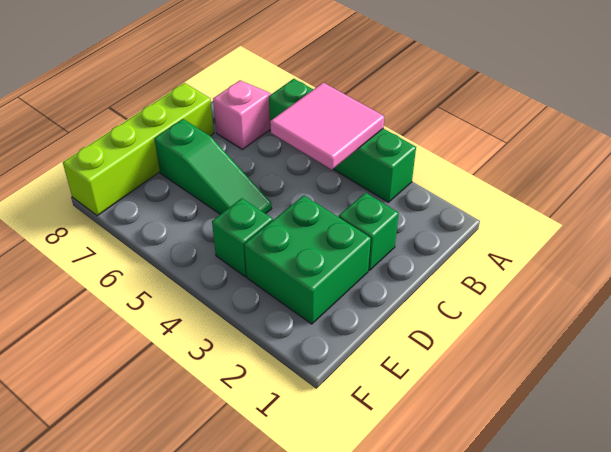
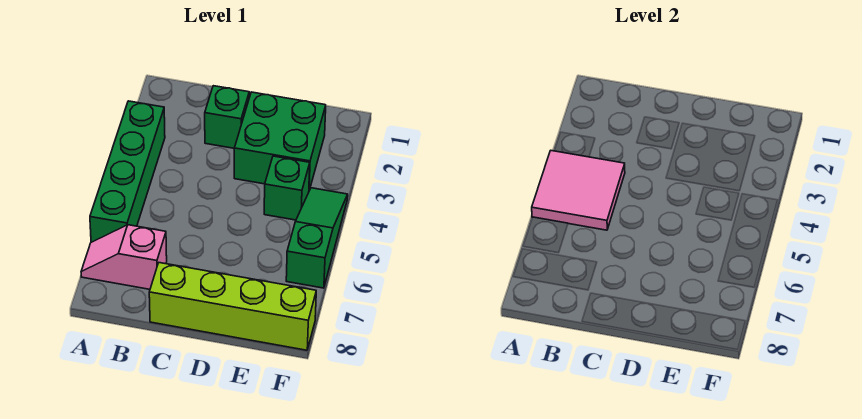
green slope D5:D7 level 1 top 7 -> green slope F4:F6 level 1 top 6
-=-=-
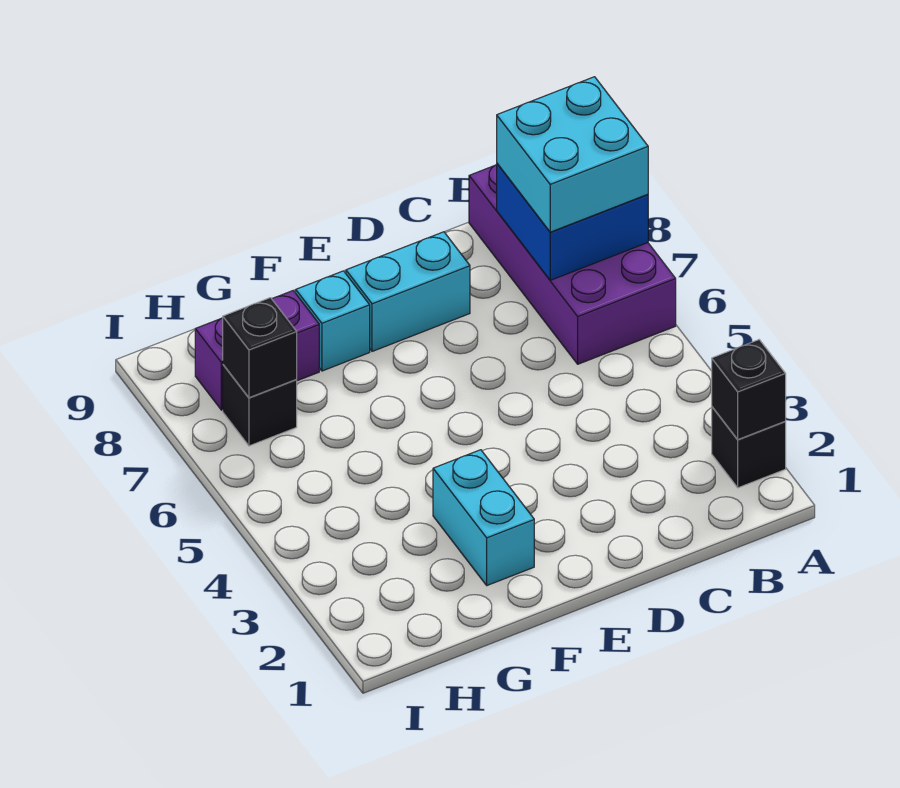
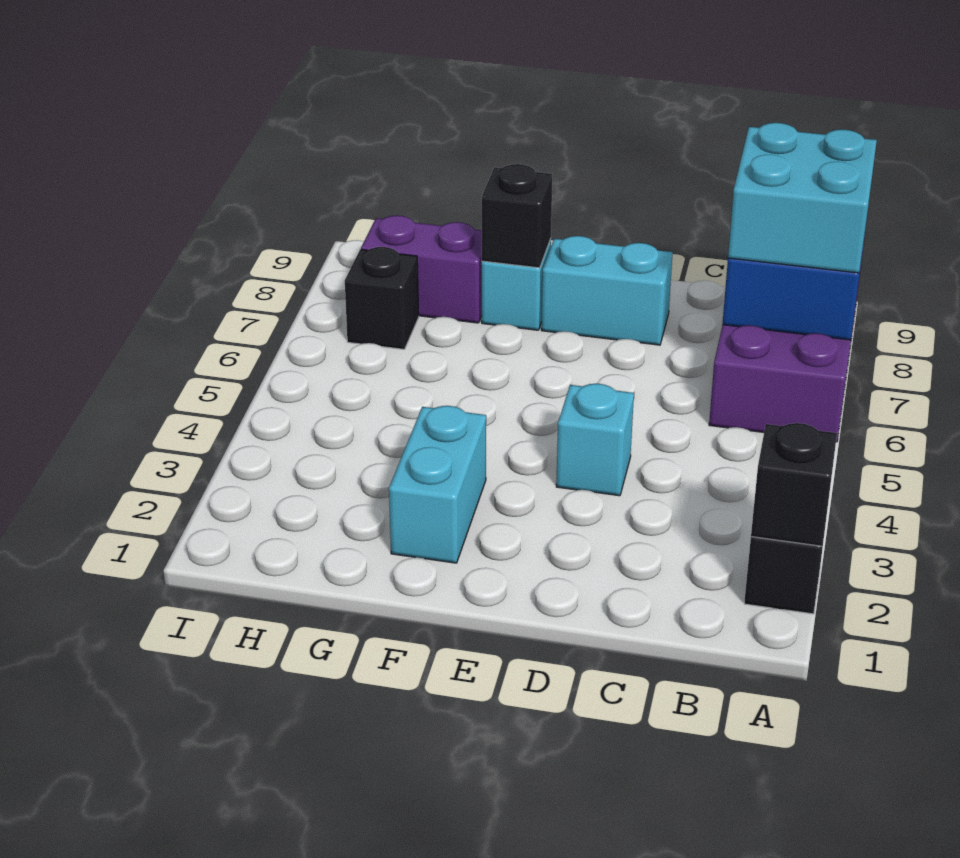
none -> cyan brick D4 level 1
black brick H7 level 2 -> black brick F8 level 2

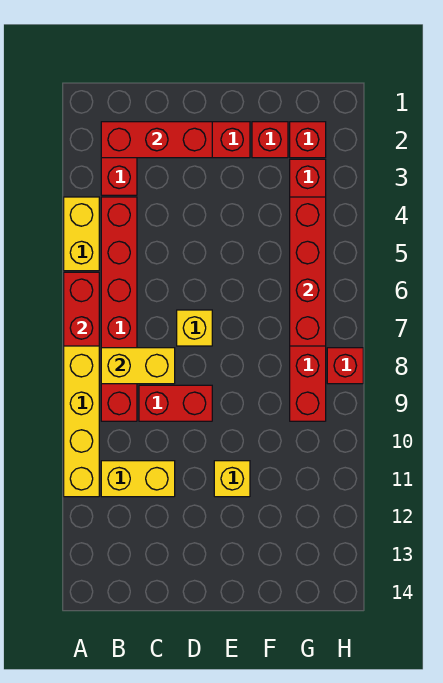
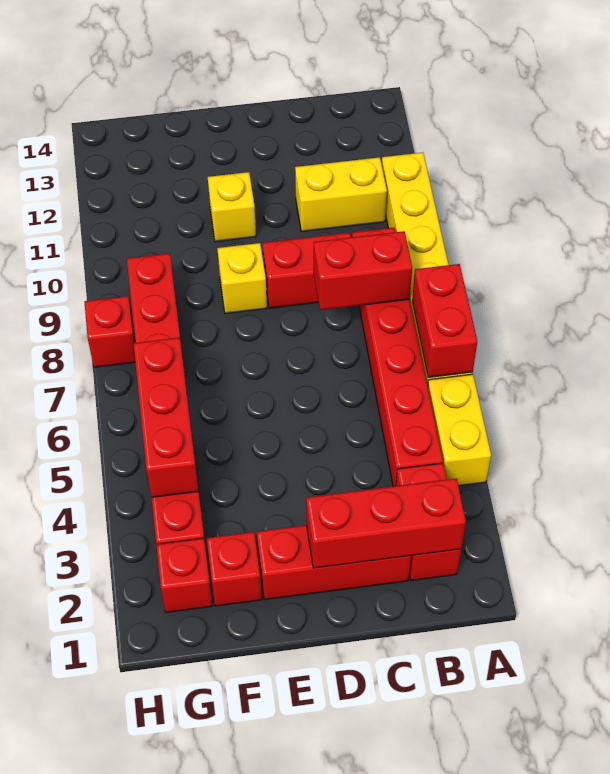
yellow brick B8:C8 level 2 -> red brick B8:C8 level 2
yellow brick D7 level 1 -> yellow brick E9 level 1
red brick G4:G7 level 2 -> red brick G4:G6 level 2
-=-=-
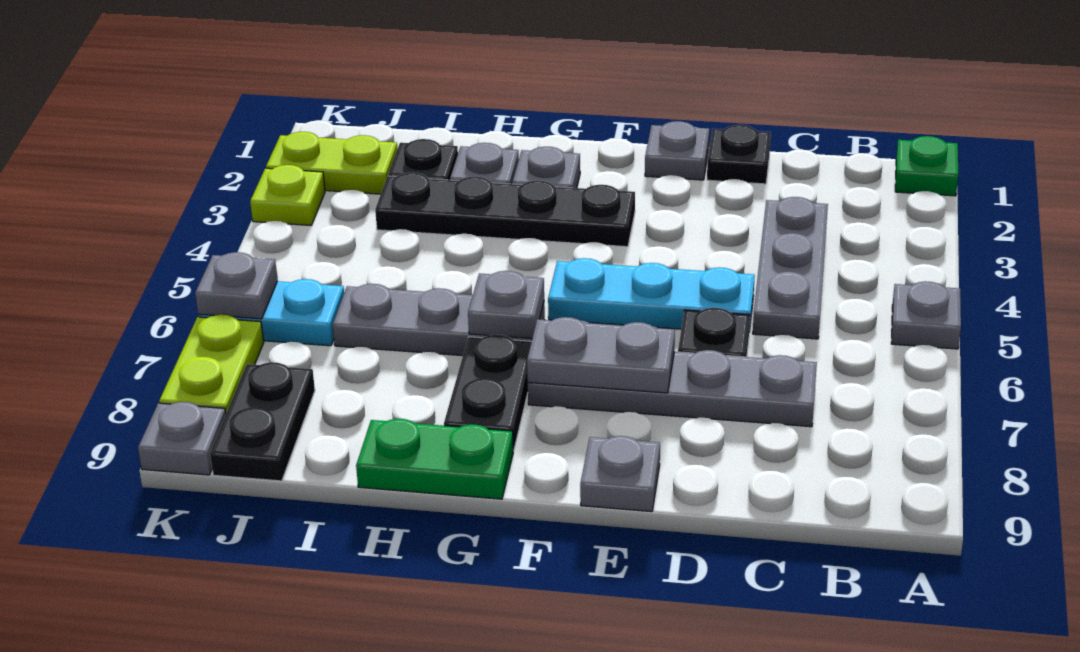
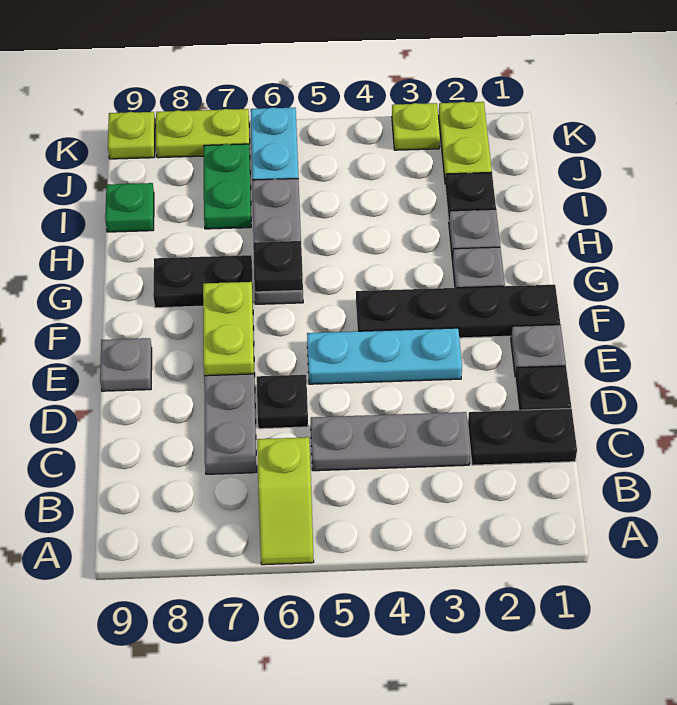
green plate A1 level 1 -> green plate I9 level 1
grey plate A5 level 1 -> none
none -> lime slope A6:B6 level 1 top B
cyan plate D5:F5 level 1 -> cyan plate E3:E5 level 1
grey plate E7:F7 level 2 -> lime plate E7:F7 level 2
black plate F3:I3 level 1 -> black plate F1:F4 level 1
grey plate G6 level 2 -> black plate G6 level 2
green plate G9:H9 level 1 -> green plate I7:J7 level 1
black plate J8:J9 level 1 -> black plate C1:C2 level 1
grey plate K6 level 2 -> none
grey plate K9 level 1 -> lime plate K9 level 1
-=-=-
Exercise aim: Retype only the lines above between the line with "yellow brick B8:C8" and the line with "red brick G4:G7", counting those two lines as well, and keep every character as it is.

Answer area:
yellow brick B8:C8 level 2 -> red brick B8:C8 level 2
yellow brick D7 level 1 -> yellow brick E9 level 1
red brick G4:G7 level 2 -> red brick G4:G6 level 2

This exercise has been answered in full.